--- EXERCISE PROMPT ---
Where the listing below has a line with "kitchen island: (218, 146)", write out exactly that line and every line after it, stopping after the line with "window: (482, 810) -> (679, 1122), moved".

--- GIVEN RECORDS ---
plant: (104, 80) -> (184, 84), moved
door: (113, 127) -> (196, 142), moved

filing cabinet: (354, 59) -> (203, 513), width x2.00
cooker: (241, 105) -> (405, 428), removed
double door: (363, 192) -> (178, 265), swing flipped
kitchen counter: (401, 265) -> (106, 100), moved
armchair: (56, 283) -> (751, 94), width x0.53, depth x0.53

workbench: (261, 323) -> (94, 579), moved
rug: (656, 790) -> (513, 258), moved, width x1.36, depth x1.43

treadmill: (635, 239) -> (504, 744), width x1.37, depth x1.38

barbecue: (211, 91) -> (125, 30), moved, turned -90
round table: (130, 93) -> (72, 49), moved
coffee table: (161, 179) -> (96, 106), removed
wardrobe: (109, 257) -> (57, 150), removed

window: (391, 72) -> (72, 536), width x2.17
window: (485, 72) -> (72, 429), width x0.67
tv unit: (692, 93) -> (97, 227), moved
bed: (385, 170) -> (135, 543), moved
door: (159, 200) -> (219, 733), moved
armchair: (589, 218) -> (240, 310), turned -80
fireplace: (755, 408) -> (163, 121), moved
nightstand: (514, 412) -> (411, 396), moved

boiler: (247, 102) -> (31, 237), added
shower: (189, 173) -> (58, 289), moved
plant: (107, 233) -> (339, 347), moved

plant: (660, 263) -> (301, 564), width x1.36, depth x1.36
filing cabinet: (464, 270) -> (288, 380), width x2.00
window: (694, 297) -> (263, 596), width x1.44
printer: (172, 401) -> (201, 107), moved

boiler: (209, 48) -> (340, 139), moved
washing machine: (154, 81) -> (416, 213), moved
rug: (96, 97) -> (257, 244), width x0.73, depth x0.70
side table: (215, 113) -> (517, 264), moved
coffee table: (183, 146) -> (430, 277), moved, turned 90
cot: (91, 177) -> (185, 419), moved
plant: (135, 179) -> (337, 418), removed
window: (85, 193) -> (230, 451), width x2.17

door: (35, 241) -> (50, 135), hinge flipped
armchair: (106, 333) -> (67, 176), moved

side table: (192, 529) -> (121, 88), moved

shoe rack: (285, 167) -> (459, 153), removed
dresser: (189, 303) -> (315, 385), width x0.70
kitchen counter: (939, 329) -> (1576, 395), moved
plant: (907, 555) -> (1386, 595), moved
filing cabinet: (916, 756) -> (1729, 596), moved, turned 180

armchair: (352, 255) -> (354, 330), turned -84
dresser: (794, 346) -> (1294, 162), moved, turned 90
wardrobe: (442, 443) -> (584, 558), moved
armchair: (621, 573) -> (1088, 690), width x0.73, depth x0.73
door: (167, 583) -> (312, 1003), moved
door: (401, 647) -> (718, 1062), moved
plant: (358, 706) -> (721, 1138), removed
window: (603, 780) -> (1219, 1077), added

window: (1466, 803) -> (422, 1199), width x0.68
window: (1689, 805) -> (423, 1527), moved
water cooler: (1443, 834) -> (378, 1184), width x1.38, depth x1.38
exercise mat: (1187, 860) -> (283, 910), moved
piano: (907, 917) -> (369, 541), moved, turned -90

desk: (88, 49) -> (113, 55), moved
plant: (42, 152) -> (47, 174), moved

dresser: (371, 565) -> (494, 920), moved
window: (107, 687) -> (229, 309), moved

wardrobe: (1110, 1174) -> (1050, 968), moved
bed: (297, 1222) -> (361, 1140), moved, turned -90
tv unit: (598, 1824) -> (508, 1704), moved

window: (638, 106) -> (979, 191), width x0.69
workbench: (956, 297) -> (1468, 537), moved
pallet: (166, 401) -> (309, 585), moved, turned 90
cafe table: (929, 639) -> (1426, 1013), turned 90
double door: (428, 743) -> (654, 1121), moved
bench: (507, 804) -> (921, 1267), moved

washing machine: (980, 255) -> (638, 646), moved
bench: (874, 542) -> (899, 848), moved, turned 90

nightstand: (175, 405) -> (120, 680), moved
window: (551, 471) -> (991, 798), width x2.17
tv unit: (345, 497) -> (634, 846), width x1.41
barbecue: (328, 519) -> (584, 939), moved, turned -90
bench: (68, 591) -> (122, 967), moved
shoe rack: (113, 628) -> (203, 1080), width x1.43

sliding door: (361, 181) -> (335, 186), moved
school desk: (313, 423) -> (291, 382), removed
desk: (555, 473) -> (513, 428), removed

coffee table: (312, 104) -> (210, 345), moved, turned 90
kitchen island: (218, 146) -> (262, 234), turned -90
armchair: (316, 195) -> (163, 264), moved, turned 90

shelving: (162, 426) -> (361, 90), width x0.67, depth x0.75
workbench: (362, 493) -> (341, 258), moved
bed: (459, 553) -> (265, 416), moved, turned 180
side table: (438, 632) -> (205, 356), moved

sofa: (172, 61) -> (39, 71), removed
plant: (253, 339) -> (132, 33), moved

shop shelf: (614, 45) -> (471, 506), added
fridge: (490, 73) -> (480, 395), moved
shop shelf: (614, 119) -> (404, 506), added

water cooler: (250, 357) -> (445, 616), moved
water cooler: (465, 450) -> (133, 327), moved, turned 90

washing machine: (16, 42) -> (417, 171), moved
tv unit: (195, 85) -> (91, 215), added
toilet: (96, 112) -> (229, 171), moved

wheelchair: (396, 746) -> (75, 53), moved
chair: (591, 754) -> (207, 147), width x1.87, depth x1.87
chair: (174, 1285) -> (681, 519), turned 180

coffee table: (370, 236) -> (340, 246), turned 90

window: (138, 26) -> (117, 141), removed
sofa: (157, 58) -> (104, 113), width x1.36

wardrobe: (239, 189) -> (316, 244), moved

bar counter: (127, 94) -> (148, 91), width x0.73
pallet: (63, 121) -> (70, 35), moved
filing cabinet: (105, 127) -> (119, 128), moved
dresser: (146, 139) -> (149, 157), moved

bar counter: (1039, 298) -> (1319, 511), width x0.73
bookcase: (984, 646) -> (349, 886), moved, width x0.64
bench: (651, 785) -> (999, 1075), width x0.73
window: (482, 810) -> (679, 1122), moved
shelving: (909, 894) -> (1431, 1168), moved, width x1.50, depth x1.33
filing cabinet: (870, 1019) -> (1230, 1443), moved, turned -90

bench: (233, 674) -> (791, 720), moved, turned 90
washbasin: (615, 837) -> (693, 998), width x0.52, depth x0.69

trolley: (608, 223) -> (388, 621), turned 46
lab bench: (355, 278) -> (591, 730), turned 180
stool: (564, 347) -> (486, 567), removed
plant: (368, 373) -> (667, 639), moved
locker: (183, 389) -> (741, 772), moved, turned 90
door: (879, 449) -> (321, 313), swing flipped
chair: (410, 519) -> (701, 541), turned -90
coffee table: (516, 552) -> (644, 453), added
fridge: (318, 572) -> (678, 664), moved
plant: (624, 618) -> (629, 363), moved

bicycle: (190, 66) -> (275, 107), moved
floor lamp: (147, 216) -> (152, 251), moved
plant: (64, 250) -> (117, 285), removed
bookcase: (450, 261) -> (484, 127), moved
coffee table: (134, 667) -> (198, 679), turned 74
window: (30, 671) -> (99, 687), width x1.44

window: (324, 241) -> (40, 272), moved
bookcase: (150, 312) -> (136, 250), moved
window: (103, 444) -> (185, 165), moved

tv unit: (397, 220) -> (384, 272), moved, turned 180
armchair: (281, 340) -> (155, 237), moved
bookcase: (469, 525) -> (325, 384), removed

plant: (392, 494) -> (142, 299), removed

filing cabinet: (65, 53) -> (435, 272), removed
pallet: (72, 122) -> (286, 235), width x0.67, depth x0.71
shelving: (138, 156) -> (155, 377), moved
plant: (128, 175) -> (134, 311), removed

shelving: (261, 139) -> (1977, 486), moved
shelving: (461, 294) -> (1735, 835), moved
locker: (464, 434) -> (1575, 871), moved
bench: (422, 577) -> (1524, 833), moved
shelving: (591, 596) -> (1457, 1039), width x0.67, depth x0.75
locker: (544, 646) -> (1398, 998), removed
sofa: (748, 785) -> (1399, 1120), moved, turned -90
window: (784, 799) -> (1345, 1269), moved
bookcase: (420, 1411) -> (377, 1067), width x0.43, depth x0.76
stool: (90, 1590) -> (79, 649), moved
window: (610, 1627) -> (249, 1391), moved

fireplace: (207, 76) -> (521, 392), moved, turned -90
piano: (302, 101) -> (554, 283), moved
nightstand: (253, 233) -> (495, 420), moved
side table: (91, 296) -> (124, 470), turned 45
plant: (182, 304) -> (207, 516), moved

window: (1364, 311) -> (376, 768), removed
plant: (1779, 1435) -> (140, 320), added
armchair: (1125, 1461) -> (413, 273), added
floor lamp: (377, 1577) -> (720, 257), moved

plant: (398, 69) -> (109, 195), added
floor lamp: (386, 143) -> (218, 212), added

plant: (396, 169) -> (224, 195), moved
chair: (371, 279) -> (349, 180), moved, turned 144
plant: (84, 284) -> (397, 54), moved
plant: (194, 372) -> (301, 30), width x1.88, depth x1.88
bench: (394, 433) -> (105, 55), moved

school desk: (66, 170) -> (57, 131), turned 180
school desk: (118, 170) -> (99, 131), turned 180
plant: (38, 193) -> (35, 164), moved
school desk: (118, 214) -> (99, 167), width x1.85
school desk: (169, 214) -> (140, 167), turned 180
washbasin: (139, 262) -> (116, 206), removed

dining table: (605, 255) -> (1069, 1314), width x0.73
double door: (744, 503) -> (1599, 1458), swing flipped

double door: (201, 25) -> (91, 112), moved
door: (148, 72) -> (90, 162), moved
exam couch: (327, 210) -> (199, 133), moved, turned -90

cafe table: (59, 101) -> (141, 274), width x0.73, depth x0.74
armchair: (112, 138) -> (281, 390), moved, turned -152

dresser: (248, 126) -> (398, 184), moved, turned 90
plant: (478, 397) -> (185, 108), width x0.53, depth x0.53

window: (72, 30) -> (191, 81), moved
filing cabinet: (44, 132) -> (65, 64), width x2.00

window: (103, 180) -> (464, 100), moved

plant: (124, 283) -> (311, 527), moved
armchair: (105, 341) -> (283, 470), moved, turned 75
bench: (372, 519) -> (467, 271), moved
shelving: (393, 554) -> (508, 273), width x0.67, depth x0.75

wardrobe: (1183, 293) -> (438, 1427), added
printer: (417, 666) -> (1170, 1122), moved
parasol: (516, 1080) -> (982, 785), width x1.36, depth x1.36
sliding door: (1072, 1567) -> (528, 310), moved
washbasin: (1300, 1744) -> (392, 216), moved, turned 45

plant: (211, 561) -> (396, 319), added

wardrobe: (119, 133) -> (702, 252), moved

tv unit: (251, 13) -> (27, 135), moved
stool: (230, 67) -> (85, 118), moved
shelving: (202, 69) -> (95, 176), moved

--- YOUR SOLUTION ---
kitchen island: (218, 146) -> (262, 234), turned -90
armchair: (316, 195) -> (163, 264), moved, turned 90

shelving: (162, 426) -> (361, 90), width x0.67, depth x0.75
workbench: (362, 493) -> (341, 258), moved
bed: (459, 553) -> (265, 416), moved, turned 180
side table: (438, 632) -> (205, 356), moved

sofa: (172, 61) -> (39, 71), removed
plant: (253, 339) -> (132, 33), moved

shop shelf: (614, 45) -> (471, 506), added
fridge: (490, 73) -> (480, 395), moved
shop shelf: (614, 119) -> (404, 506), added

water cooler: (250, 357) -> (445, 616), moved
water cooler: (465, 450) -> (133, 327), moved, turned 90

washing machine: (16, 42) -> (417, 171), moved
tv unit: (195, 85) -> (91, 215), added
toilet: (96, 112) -> (229, 171), moved

wheelchair: (396, 746) -> (75, 53), moved
chair: (591, 754) -> (207, 147), width x1.87, depth x1.87
chair: (174, 1285) -> (681, 519), turned 180

coffee table: (370, 236) -> (340, 246), turned 90

window: (138, 26) -> (117, 141), removed
sofa: (157, 58) -> (104, 113), width x1.36

wardrobe: (239, 189) -> (316, 244), moved

bar counter: (127, 94) -> (148, 91), width x0.73
pallet: (63, 121) -> (70, 35), moved
filing cabinet: (105, 127) -> (119, 128), moved
dresser: (146, 139) -> (149, 157), moved

bar counter: (1039, 298) -> (1319, 511), width x0.73
bookcase: (984, 646) -> (349, 886), moved, width x0.64
bench: (651, 785) -> (999, 1075), width x0.73
window: (482, 810) -> (679, 1122), moved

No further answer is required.